*** Begin section ***

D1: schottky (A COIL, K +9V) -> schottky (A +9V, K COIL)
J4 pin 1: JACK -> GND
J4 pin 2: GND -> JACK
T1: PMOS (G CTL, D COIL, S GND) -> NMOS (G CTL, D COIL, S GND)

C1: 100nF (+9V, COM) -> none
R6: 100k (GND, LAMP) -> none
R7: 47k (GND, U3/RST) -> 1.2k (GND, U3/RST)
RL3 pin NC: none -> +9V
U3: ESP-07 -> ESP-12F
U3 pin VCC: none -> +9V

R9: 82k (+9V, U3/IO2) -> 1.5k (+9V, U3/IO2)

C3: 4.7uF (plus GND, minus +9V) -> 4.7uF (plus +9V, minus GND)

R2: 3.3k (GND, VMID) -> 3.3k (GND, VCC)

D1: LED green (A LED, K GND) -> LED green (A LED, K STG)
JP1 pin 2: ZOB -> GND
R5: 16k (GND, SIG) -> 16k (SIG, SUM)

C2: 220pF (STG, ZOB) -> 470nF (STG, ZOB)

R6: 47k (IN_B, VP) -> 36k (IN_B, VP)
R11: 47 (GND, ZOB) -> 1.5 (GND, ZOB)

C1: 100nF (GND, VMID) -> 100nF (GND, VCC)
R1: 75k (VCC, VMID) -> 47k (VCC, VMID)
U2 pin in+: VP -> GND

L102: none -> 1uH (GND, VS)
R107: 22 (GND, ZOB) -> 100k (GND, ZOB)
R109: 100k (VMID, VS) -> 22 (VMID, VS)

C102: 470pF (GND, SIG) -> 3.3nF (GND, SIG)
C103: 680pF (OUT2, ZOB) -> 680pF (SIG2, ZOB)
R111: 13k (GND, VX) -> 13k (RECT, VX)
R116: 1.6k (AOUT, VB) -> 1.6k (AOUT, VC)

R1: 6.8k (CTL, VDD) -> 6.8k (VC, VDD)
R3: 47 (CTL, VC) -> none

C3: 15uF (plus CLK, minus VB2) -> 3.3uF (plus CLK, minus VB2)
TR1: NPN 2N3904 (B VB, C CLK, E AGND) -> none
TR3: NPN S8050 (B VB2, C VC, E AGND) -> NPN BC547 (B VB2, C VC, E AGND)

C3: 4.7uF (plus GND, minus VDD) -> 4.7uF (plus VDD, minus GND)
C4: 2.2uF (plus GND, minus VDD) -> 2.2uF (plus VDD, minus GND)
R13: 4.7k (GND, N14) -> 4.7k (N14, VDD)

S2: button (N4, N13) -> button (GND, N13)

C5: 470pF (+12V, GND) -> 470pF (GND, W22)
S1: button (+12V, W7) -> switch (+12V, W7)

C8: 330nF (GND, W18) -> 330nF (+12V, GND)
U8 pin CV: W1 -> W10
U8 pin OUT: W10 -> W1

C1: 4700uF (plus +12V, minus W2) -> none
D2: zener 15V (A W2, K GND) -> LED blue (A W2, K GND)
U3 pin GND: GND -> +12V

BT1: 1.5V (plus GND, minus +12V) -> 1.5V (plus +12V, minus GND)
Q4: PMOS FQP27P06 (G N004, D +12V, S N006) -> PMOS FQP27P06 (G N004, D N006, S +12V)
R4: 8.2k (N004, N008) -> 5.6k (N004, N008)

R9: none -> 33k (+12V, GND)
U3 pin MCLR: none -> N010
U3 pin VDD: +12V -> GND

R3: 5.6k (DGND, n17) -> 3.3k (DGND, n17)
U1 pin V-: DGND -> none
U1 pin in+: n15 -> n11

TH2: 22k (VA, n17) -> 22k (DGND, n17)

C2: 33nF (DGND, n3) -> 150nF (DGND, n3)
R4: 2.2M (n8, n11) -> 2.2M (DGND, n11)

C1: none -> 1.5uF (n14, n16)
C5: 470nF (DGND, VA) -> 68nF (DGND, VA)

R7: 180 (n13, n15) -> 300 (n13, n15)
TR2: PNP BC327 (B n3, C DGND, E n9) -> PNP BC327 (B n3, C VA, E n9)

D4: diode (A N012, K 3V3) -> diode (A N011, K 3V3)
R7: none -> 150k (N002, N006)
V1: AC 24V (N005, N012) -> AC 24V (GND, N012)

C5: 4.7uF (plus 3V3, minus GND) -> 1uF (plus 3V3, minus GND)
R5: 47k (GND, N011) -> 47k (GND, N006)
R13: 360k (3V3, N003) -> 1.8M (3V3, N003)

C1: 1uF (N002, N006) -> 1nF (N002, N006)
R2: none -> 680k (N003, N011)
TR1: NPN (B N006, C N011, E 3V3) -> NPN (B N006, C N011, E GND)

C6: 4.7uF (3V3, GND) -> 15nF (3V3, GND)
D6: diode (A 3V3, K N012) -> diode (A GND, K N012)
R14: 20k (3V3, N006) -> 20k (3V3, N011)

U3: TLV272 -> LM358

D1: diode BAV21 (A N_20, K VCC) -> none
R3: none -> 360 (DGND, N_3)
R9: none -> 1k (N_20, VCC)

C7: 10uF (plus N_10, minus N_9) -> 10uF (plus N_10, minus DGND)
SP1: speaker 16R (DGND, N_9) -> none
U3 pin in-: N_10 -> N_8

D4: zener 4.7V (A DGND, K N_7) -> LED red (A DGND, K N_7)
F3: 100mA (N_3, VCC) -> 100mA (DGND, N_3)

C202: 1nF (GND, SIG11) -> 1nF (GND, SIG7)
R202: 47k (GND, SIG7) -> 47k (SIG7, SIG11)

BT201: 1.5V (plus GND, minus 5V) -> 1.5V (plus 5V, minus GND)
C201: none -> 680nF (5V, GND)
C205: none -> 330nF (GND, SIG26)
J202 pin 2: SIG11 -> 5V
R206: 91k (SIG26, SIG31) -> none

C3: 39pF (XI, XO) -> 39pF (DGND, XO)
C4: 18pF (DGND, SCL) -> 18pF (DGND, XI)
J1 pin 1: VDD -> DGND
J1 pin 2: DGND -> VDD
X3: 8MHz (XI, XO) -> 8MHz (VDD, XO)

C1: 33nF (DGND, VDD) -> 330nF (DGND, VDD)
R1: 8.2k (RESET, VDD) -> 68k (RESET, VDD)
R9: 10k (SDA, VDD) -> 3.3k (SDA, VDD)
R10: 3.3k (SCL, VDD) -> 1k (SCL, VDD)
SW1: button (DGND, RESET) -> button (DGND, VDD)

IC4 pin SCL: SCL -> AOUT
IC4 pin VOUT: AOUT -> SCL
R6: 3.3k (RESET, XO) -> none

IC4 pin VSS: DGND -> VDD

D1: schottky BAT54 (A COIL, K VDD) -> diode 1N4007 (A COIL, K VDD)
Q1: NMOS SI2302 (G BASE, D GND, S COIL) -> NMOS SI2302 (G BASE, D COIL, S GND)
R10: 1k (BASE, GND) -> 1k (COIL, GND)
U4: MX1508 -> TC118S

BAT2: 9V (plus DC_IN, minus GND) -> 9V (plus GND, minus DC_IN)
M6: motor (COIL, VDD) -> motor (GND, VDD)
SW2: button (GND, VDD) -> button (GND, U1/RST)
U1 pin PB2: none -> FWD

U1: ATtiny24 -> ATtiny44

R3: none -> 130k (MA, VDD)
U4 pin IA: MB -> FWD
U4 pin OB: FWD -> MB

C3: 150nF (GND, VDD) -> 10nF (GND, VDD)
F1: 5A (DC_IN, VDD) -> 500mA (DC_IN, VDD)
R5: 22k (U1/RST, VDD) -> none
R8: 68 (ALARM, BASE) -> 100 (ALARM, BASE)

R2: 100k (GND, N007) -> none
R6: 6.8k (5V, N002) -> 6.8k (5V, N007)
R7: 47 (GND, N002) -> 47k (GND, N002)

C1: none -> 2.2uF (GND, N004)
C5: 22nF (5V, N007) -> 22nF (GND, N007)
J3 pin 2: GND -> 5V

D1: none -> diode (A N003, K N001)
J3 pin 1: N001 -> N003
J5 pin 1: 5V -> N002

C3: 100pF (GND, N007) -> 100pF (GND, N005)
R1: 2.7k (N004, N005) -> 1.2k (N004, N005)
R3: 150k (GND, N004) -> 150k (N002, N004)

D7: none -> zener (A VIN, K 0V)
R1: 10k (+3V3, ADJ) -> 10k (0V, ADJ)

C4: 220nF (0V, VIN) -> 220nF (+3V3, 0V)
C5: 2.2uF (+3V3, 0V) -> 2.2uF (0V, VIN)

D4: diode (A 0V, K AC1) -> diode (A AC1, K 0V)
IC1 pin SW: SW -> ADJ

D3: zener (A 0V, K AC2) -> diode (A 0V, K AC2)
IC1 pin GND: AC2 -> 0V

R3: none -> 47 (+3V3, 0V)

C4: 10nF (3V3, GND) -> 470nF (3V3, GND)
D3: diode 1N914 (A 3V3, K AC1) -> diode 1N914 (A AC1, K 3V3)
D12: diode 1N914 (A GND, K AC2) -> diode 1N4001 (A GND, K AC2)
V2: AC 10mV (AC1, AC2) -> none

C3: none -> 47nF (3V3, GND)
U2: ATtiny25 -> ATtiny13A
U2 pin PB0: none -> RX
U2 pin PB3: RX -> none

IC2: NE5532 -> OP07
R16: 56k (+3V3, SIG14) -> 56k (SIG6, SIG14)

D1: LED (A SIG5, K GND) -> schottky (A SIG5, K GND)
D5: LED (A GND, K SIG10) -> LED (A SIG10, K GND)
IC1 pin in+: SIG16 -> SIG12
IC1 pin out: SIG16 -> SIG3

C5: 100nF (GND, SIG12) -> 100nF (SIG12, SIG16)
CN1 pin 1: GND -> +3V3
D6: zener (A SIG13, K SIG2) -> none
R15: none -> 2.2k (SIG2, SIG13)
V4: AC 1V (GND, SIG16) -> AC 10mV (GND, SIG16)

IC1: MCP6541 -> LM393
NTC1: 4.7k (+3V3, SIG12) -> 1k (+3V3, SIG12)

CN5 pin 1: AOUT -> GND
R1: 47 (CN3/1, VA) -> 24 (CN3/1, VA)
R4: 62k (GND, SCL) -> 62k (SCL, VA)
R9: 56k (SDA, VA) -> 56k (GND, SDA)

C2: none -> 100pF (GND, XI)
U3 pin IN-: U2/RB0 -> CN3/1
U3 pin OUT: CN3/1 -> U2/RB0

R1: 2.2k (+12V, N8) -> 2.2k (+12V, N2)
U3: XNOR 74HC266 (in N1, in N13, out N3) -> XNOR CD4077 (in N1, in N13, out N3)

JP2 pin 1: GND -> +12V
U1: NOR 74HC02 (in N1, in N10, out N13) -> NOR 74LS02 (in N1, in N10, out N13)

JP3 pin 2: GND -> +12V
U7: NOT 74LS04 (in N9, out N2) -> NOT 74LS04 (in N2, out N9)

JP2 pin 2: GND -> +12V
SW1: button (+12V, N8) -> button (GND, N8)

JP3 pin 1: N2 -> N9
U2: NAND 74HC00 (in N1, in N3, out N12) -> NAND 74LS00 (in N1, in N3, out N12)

*** End section ***

= Directions for this task =
The expected output is exactly the lines of the listing above between the line holding "C1: 100nF (+9V, COM) -> none" and the line holding "TR3: NPN S8050", inclusive.

= Problem solution =
C1: 100nF (+9V, COM) -> none
R6: 100k (GND, LAMP) -> none
R7: 47k (GND, U3/RST) -> 1.2k (GND, U3/RST)
RL3 pin NC: none -> +9V
U3: ESP-07 -> ESP-12F
U3 pin VCC: none -> +9V

R9: 82k (+9V, U3/IO2) -> 1.5k (+9V, U3/IO2)

C3: 4.7uF (plus GND, minus +9V) -> 4.7uF (plus +9V, minus GND)

R2: 3.3k (GND, VMID) -> 3.3k (GND, VCC)

D1: LED green (A LED, K GND) -> LED green (A LED, K STG)
JP1 pin 2: ZOB -> GND
R5: 16k (GND, SIG) -> 16k (SIG, SUM)

C2: 220pF (STG, ZOB) -> 470nF (STG, ZOB)

R6: 47k (IN_B, VP) -> 36k (IN_B, VP)
R11: 47 (GND, ZOB) -> 1.5 (GND, ZOB)

C1: 100nF (GND, VMID) -> 100nF (GND, VCC)
R1: 75k (VCC, VMID) -> 47k (VCC, VMID)
U2 pin in+: VP -> GND

L102: none -> 1uH (GND, VS)
R107: 22 (GND, ZOB) -> 100k (GND, ZOB)
R109: 100k (VMID, VS) -> 22 (VMID, VS)

C102: 470pF (GND, SIG) -> 3.3nF (GND, SIG)
C103: 680pF (OUT2, ZOB) -> 680pF (SIG2, ZOB)
R111: 13k (GND, VX) -> 13k (RECT, VX)
R116: 1.6k (AOUT, VB) -> 1.6k (AOUT, VC)

R1: 6.8k (CTL, VDD) -> 6.8k (VC, VDD)
R3: 47 (CTL, VC) -> none

C3: 15uF (plus CLK, minus VB2) -> 3.3uF (plus CLK, minus VB2)
TR1: NPN 2N3904 (B VB, C CLK, E AGND) -> none
TR3: NPN S8050 (B VB2, C VC, E AGND) -> NPN BC547 (B VB2, C VC, E AGND)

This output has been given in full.